(Before-and-after scene images)
********************

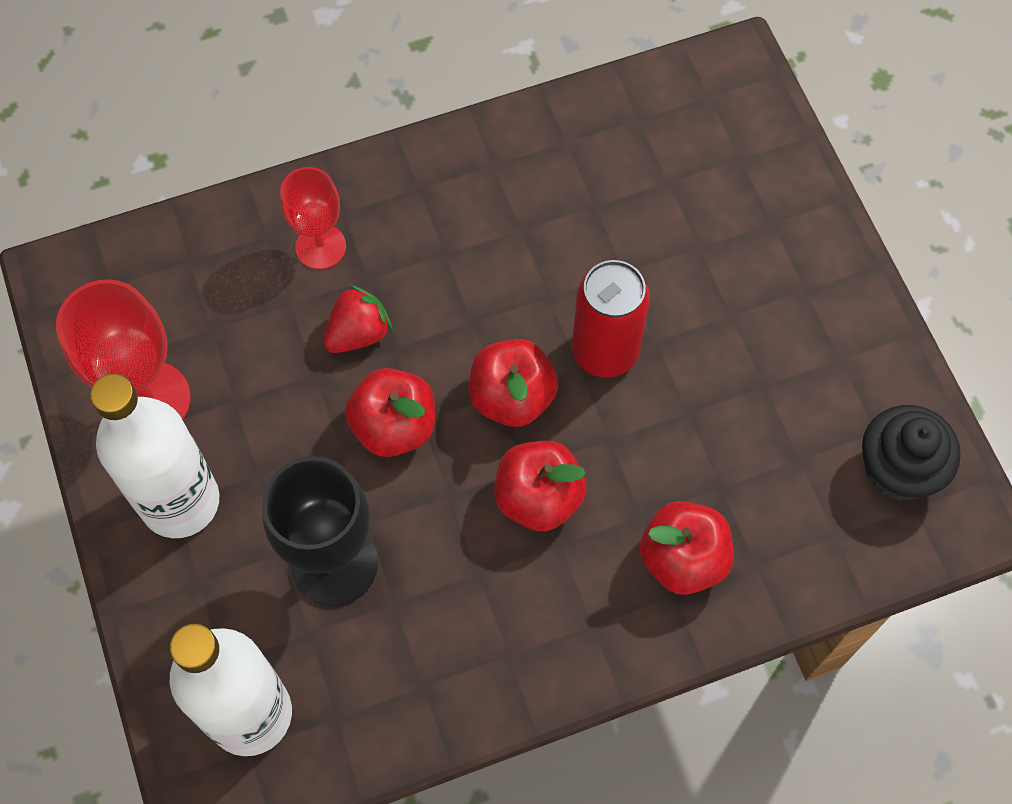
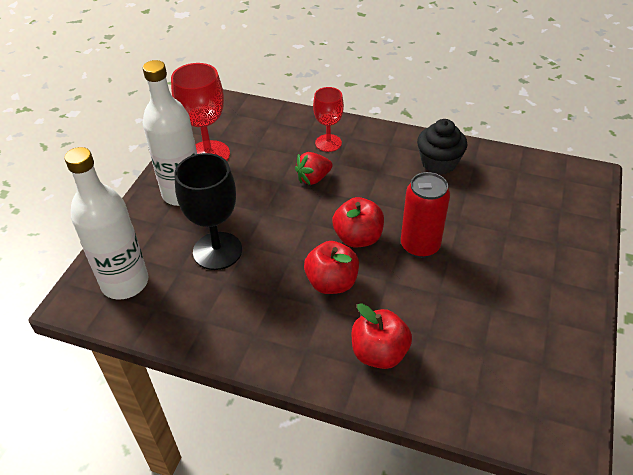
camera: 40 degrees right, 20 degrees down
(358, 333) = (313, 178): red strawberry -> red strawberry turned 150 degrees clockwise
(394, 427) = (294, 218): red apple -> none
(898, 469) = (541, 390): black cupcake -> black cupcake (438, 163)

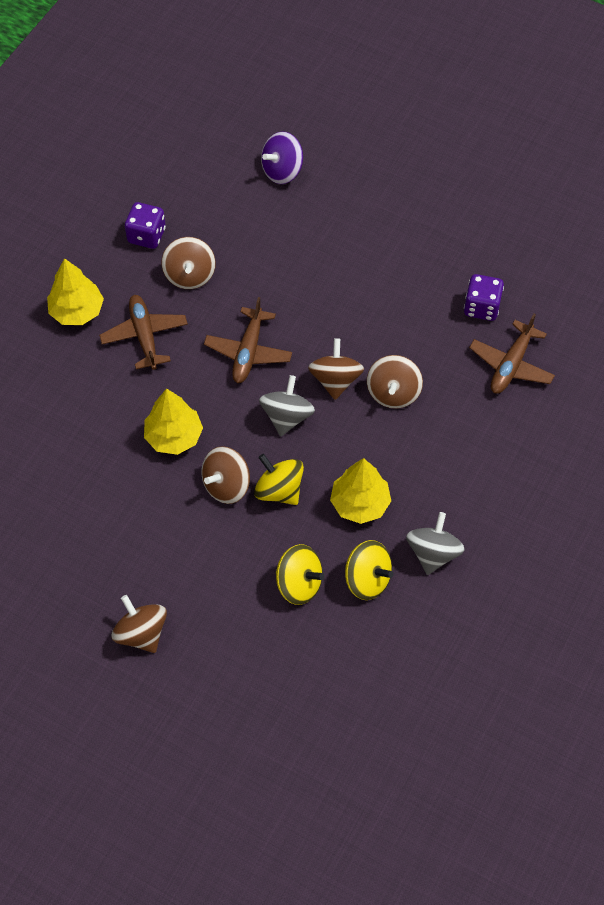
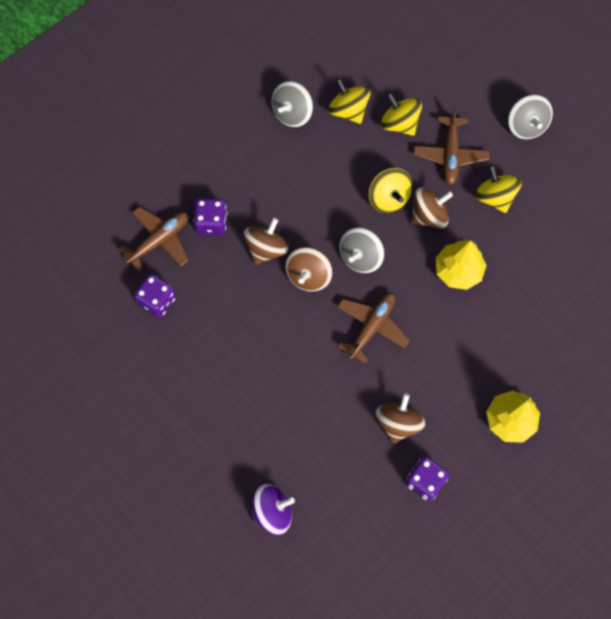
camera: 160 degrees left, 10 degrees up
(141, 633) = (526, 126): brown spinning top -> grey spinning top
(144, 336) = (456, 373): brown plane -> brown plane (450, 155)
(156, 531) = (495, 197): none -> yellow spinning top
(360, 503) = (331, 167): yellow tree -> none
(465, 400) = (211, 223): none -> purple dice

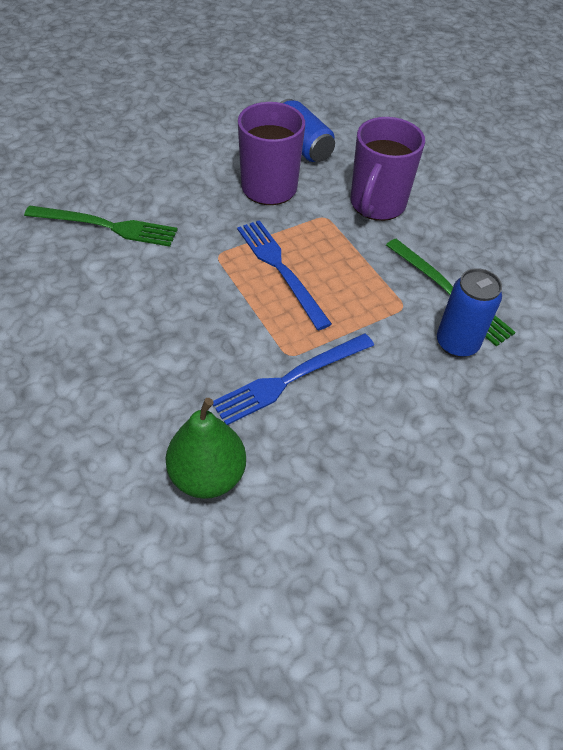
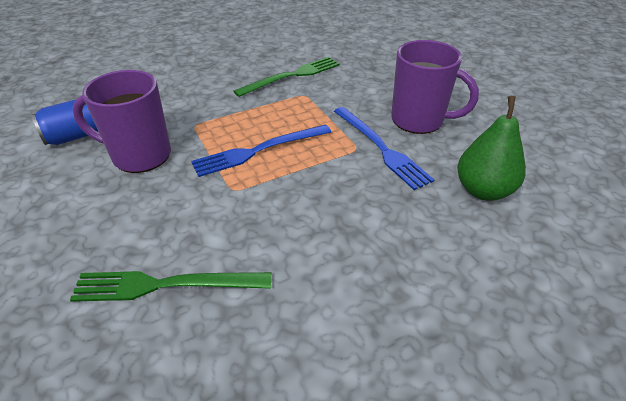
camera: 85 degrees left, 10 degrees down
(106, 226) = (166, 285): green fork -> green fork turned 105 degrees counterclockwise
(377, 204) = (187, 98): purple mug -> purple mug (419, 120)
(457, 343) = (338, 78): blue can -> none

********************

Exercise description - Omit every picture, and please return the entries exactly from the first line through the line with "camera: 85 degrees left, 10 degrees down", both included.

Solved problem -
camera: 40 degrees right, 20 degrees down
(358, 333) = (313, 178): red strawberry -> red strawberry turned 150 degrees clockwise
(394, 427) = (294, 218): red apple -> none
(898, 469) = (541, 390): black cupcake -> black cupcake (438, 163)

camera: 160 degrees left, 10 degrees up
(141, 633) = (526, 126): brown spinning top -> grey spinning top
(144, 336) = (456, 373): brown plane -> brown plane (450, 155)
(156, 531) = (495, 197): none -> yellow spinning top
(360, 503) = (331, 167): yellow tree -> none
(465, 400) = (211, 223): none -> purple dice

camera: 85 degrees left, 10 degrees down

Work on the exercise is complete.